Exercise brief
Which of the lines in the listing that follows hold "size"? Pull each one out.

Exercise material
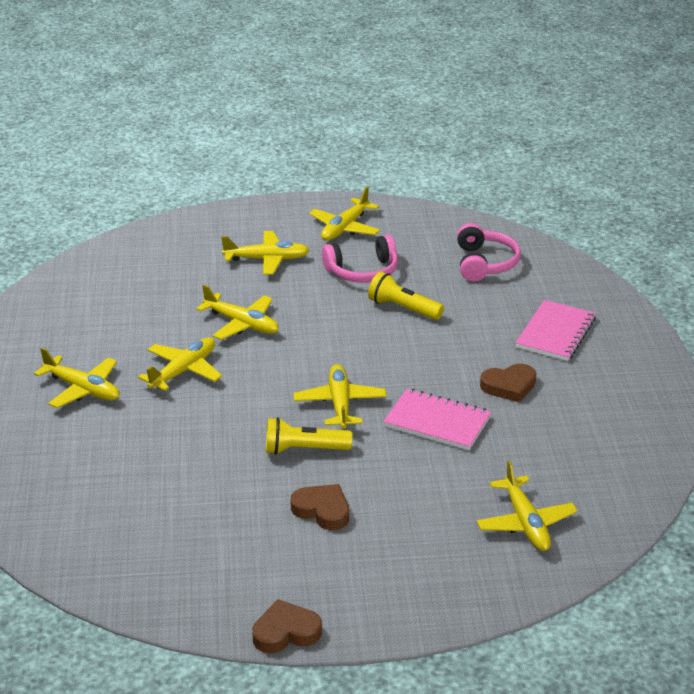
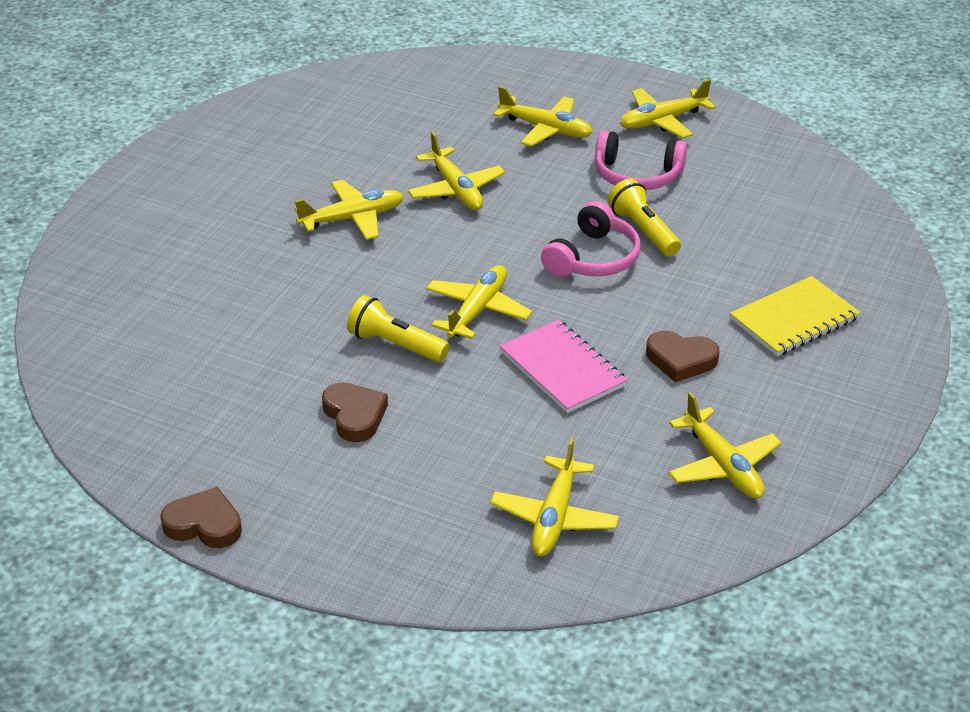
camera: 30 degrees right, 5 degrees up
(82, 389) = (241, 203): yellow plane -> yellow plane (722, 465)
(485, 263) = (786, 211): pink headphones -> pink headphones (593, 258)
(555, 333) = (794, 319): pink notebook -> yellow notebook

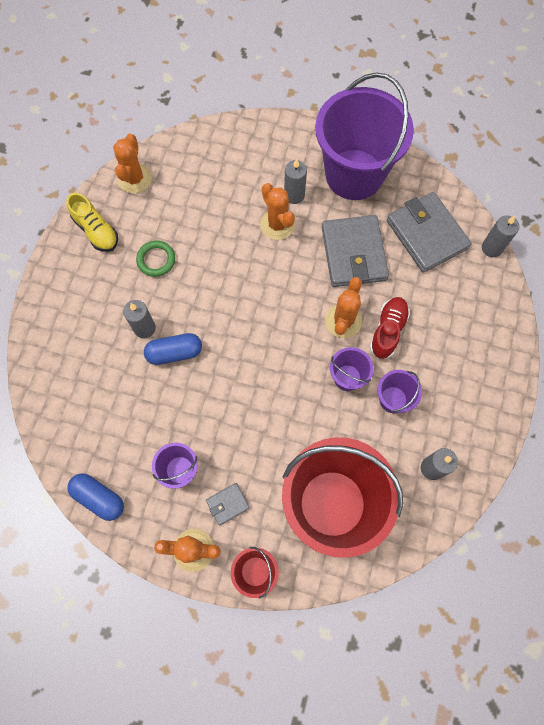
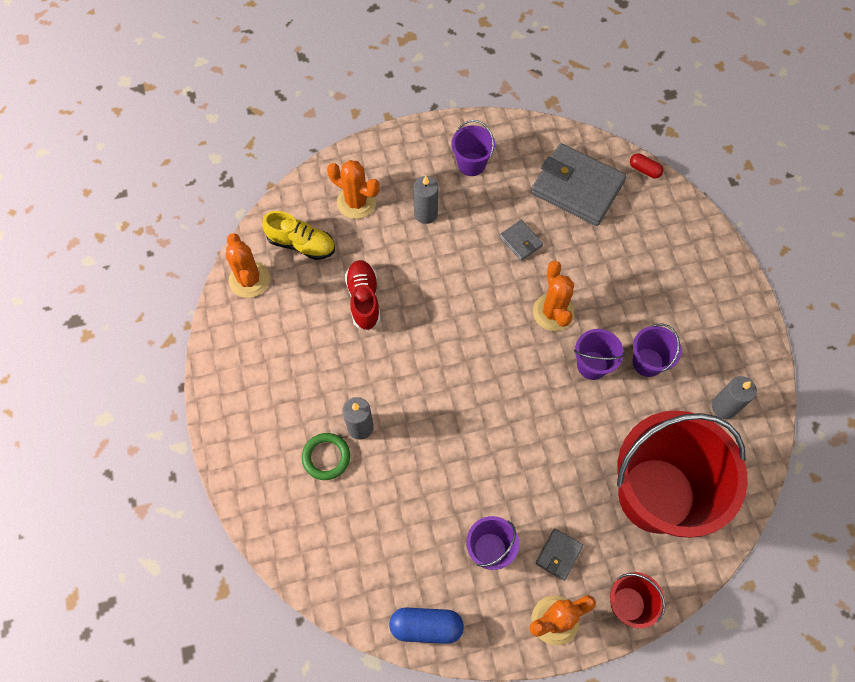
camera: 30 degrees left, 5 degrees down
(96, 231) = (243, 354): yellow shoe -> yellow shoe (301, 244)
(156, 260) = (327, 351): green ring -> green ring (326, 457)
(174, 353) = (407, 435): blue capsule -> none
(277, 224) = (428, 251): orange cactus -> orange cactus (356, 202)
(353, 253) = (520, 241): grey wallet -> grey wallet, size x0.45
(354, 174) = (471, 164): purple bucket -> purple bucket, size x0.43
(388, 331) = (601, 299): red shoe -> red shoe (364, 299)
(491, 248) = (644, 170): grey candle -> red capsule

Answer section
(353, 253) = (520, 241): grey wallet -> grey wallet, size x0.45
(354, 174) = (471, 164): purple bucket -> purple bucket, size x0.43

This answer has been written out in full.